[Data excerpts]
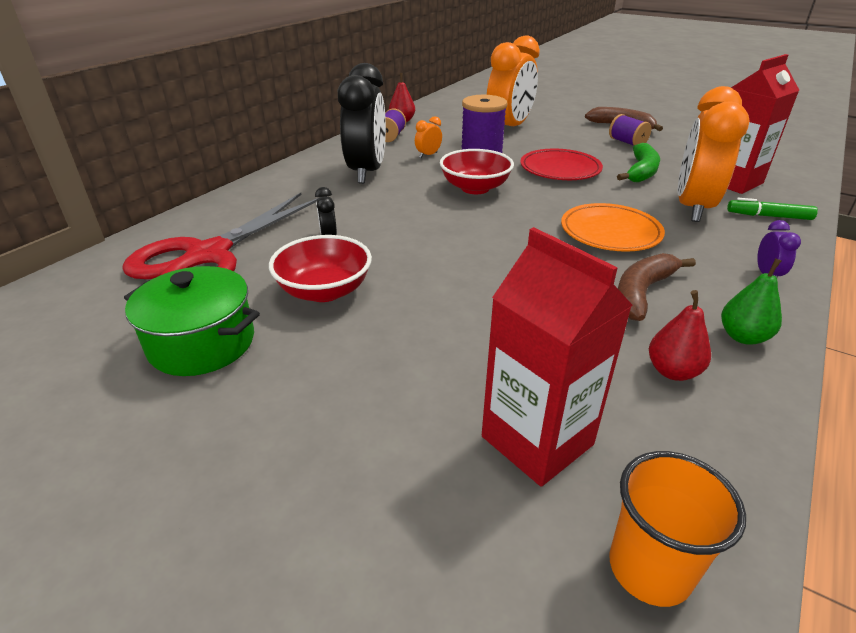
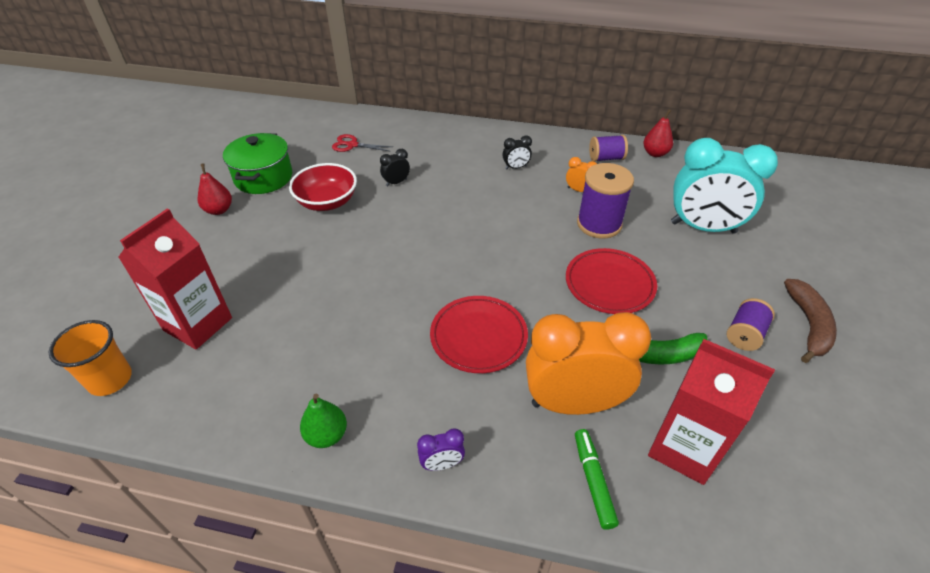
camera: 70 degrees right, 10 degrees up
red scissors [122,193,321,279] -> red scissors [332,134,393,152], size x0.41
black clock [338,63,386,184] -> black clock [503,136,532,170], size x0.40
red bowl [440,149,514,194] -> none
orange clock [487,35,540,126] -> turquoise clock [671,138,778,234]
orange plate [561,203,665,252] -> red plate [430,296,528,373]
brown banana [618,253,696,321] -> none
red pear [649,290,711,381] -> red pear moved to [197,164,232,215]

* * *

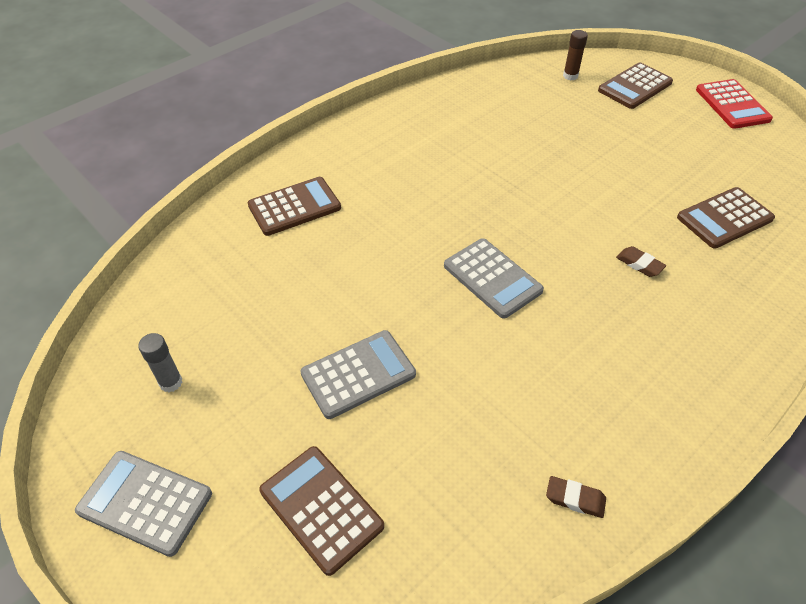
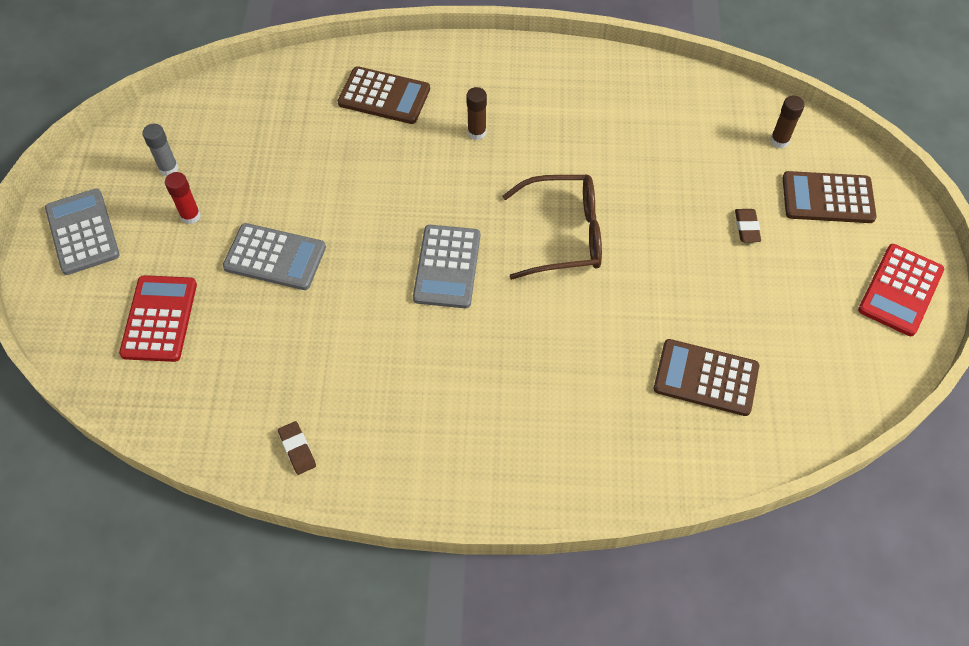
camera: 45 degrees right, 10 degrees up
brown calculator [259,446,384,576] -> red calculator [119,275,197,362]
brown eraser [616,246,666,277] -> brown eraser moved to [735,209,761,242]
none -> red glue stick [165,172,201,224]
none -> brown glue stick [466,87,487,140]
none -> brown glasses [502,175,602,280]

--

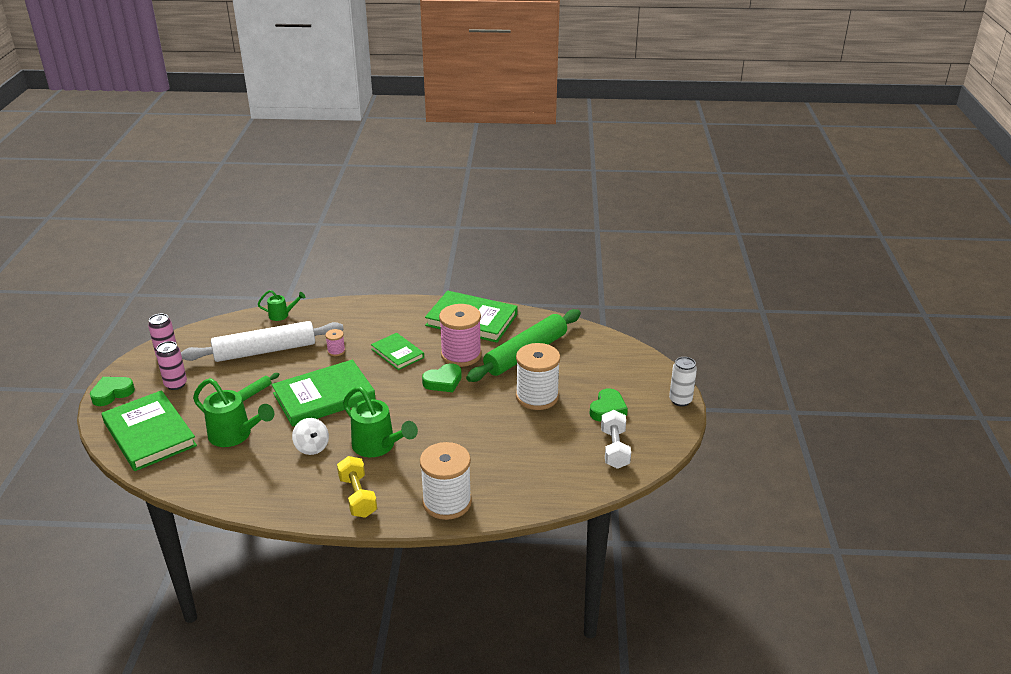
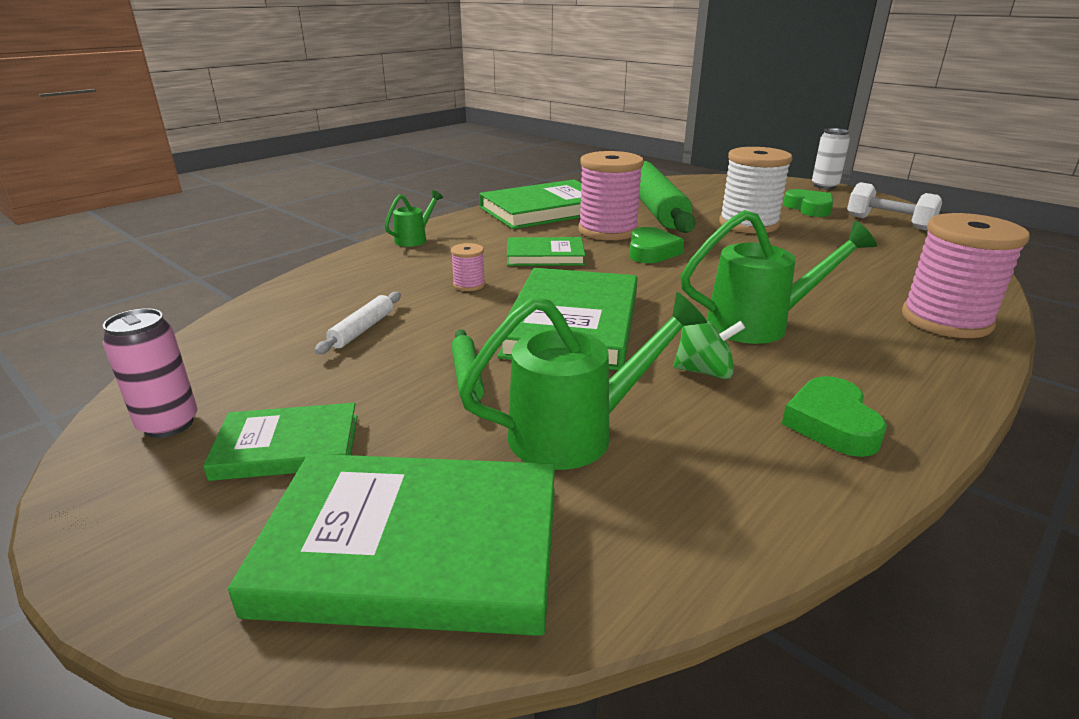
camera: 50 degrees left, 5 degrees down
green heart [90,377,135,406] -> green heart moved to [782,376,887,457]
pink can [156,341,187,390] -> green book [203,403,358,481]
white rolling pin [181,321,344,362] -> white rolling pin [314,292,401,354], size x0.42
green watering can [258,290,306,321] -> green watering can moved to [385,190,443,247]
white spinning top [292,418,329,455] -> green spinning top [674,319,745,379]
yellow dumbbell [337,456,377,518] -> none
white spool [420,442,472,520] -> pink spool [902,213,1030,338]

*Your instructions*.
Go through the entries and copy every line with "degrees".

*Answer below*.
camera: 70 degrees right, 10 degrees up
camera: 45 degrees right, 10 degrees up
camera: 50 degrees left, 5 degrees down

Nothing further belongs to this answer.